* [Problem statement] Please print every one of the rows below word for word, leaving out the pictures.

* [Material supplied]

╭──

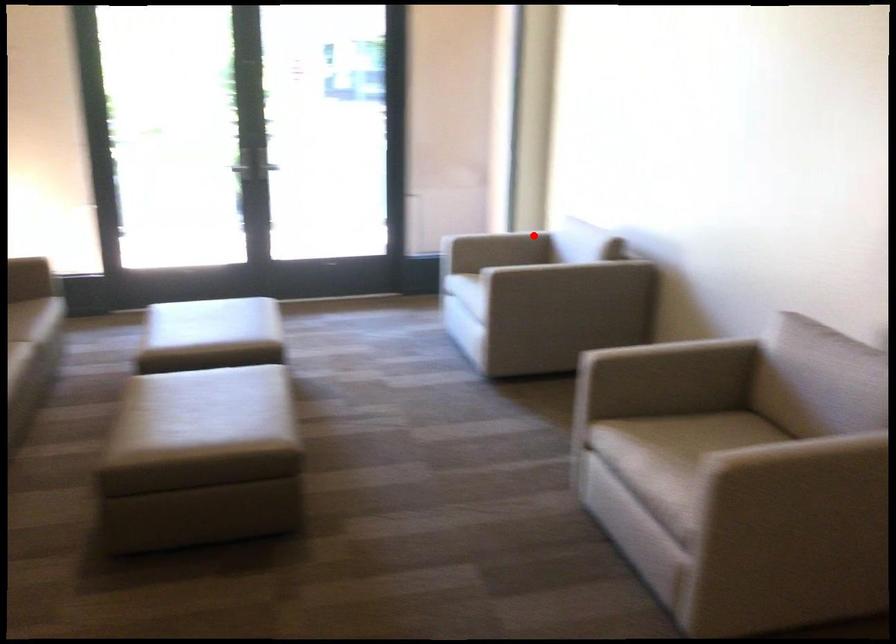
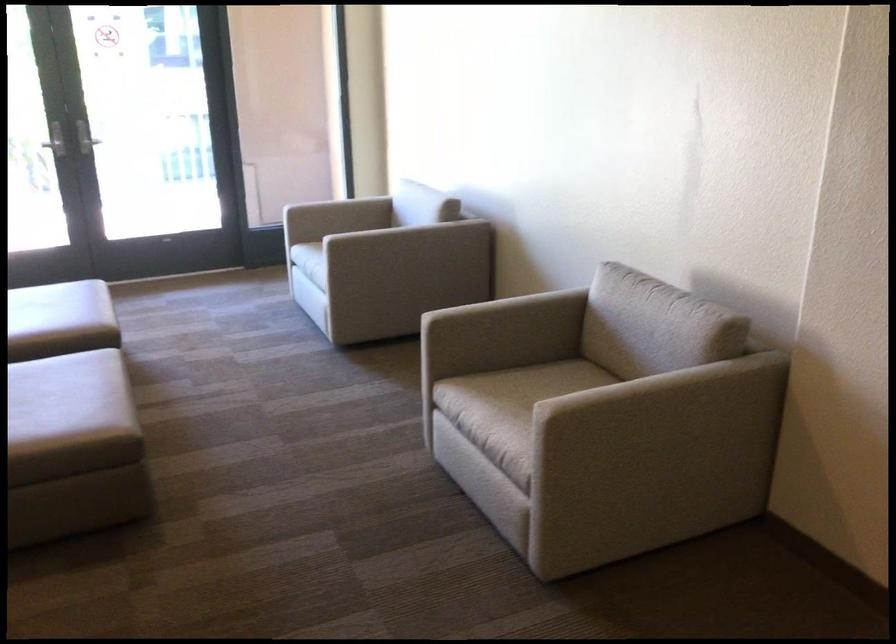
Where in the second image is the point corresponding to the highlighted location from the first image?

(375, 200)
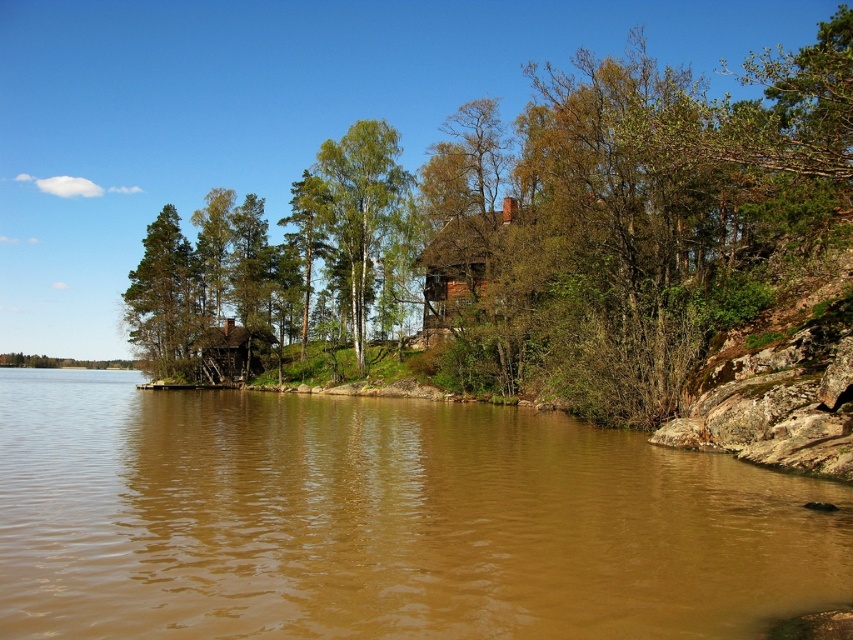
Question: Which object appears closest to the camera in this image?

Choices:
 (A) brown muddy water at lower left
 (B) green matte tree at center

Answer: (A)

Question: Which point appears closest to the camera in this image?

Choices:
 (A) (339, 186)
 (B) (807, 170)
 (C) (804, 531)
 (D) (146, 228)

Answer: (C)

Question: Is green leafy tree at center to the right of green matte tree at center from the viewer's perspective?

Choices:
 (A) no
 (B) yes

Answer: (B)

Question: Is green leafy tree at center above green matte tree at upper left?

Choices:
 (A) no
 (B) yes

Answer: (B)

Question: Does brown muddy water at lower left have a greater width compared to green leafy tree at center?

Choices:
 (A) yes
 (B) no

Answer: (B)

Question: Which of the following is the farthest from the observer?

Choices:
 (A) (416, 544)
 (B) (354, 282)
 (C) (432, 163)

Answer: (B)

╰──

* [Expected output]
Where in the second image is the point corresponding to the highlighted location from the first image?

(375, 200)
Question: Which object appears closest to the camera in this image?

Choices:
 (A) brown muddy water at lower left
 (B) green matte tree at center

Answer: (A)

Question: Which point appears closest to the camera in this image?

Choices:
 (A) (339, 186)
 (B) (807, 170)
 (C) (804, 531)
 (D) (146, 228)

Answer: (C)

Question: Is green leafy tree at center to the right of green matte tree at center from the viewer's perspective?

Choices:
 (A) no
 (B) yes

Answer: (B)

Question: Is green leafy tree at center above green matte tree at upper left?

Choices:
 (A) no
 (B) yes

Answer: (B)

Question: Does brown muddy water at lower left have a greater width compared to green leafy tree at center?

Choices:
 (A) yes
 (B) no

Answer: (B)

Question: Which of the following is the farthest from the observer?

Choices:
 (A) (416, 544)
 (B) (354, 282)
 (C) (432, 163)

Answer: (B)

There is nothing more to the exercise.